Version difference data
----
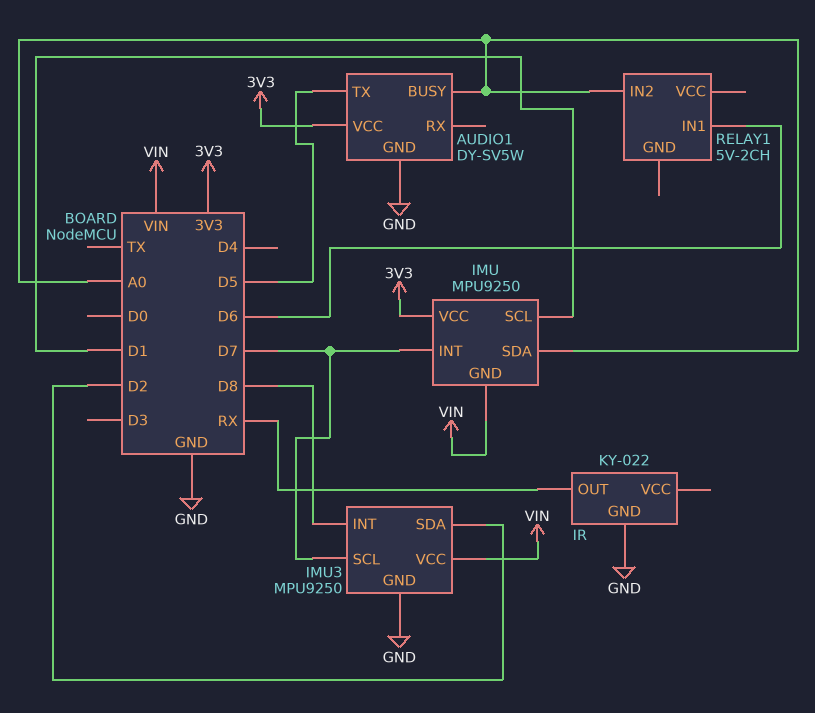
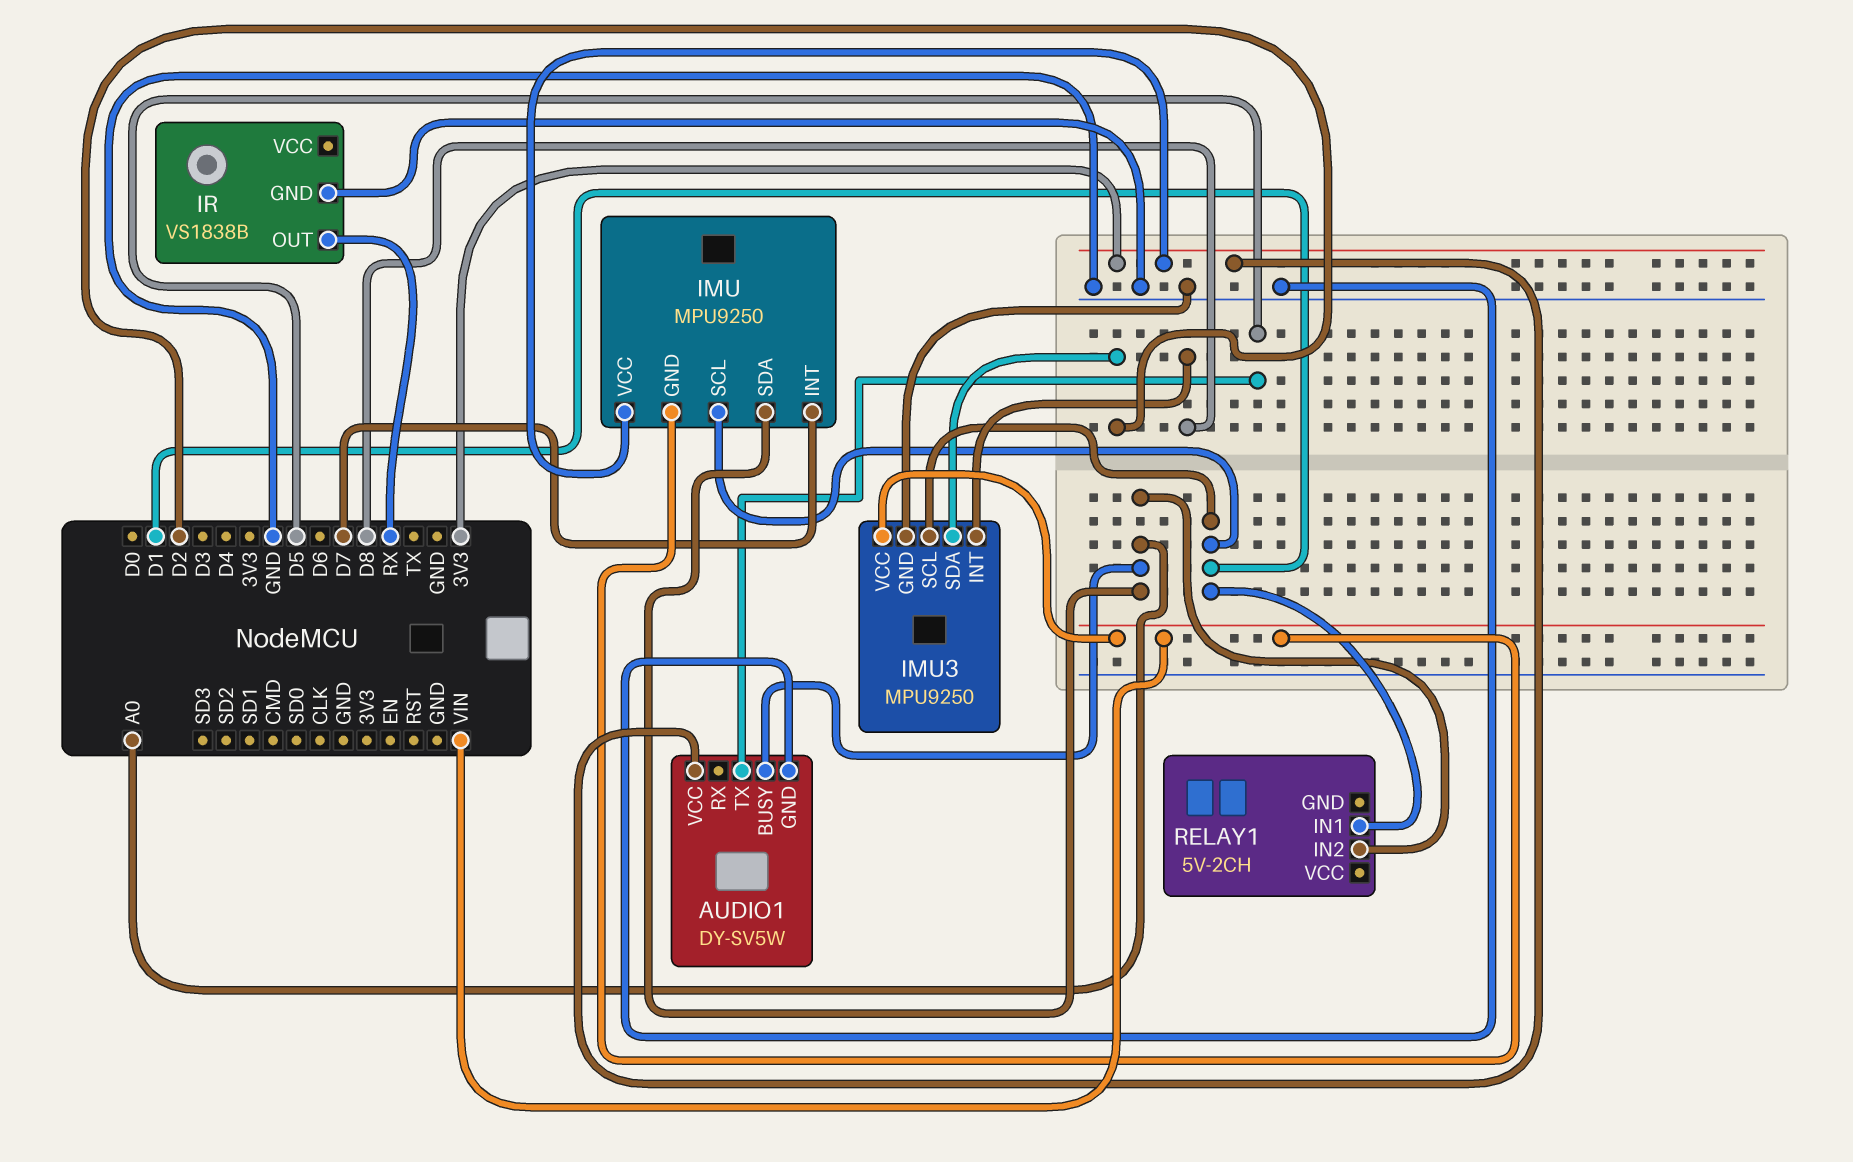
IMU3 pin SCL: D7 -> D1
IR: KY-022 -> VS1838B
RELAY1 pin IN1: D6 -> D1

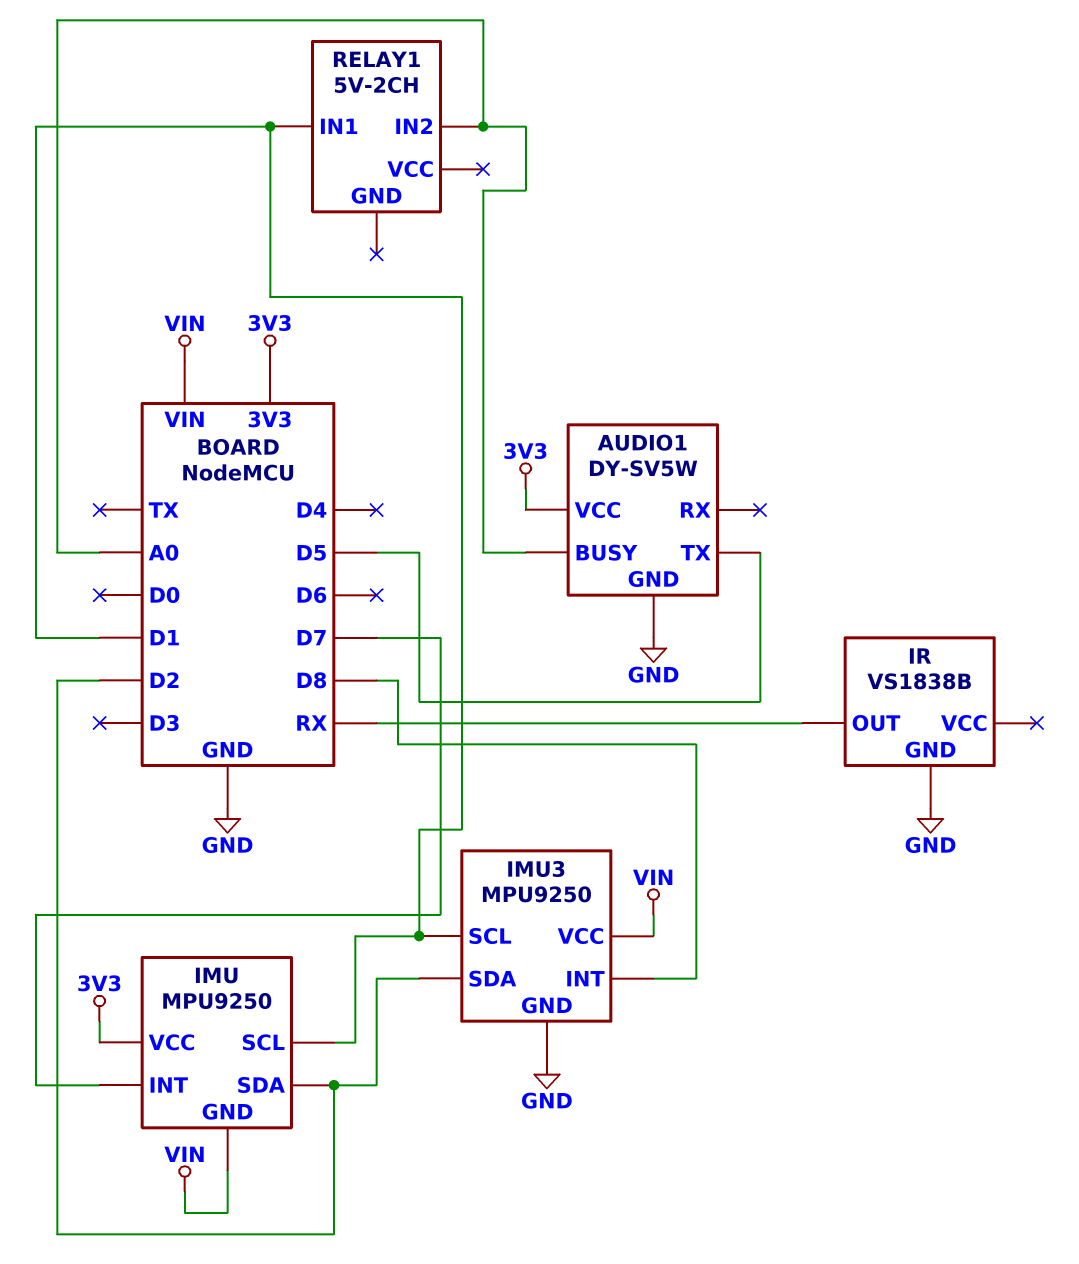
IMU pin SDA: A0 -> D2

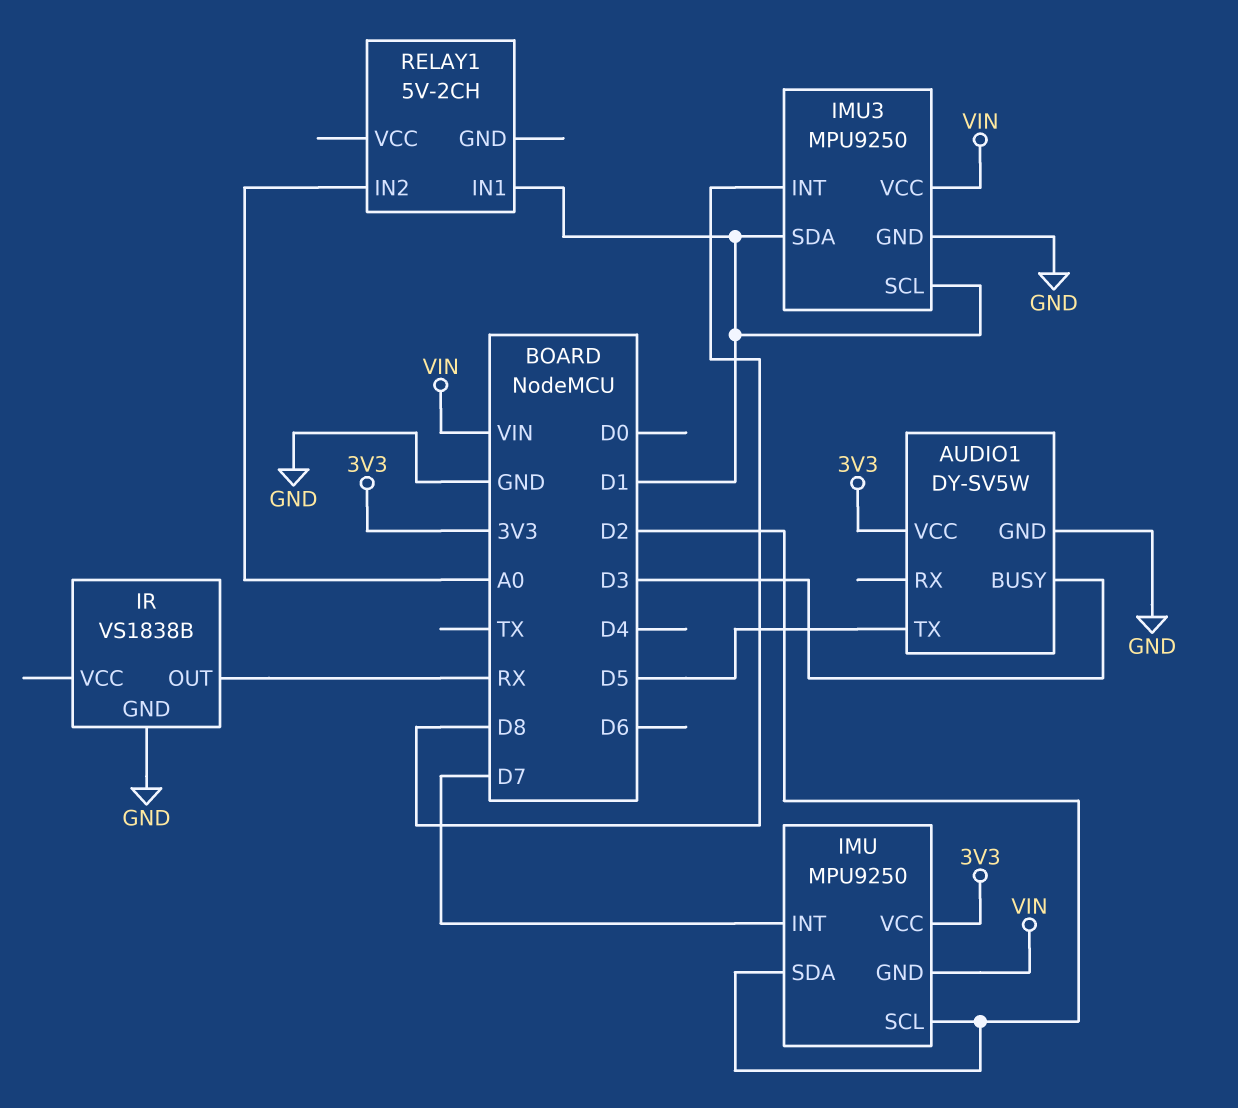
AUDIO1 pin BUSY: A0 -> D3
IMU pin SCL: D1 -> D2
IMU3 pin SDA: D2 -> D1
----
TASK DETAILS
Repeat every line above precisely; pictures do not belong in the copy.

SOLUTION TO THIS PROBLEM
IMU3 pin SCL: D7 -> D1
IR: KY-022 -> VS1838B
RELAY1 pin IN1: D6 -> D1

IMU pin SDA: A0 -> D2

AUDIO1 pin BUSY: A0 -> D3
IMU pin SCL: D1 -> D2
IMU3 pin SDA: D2 -> D1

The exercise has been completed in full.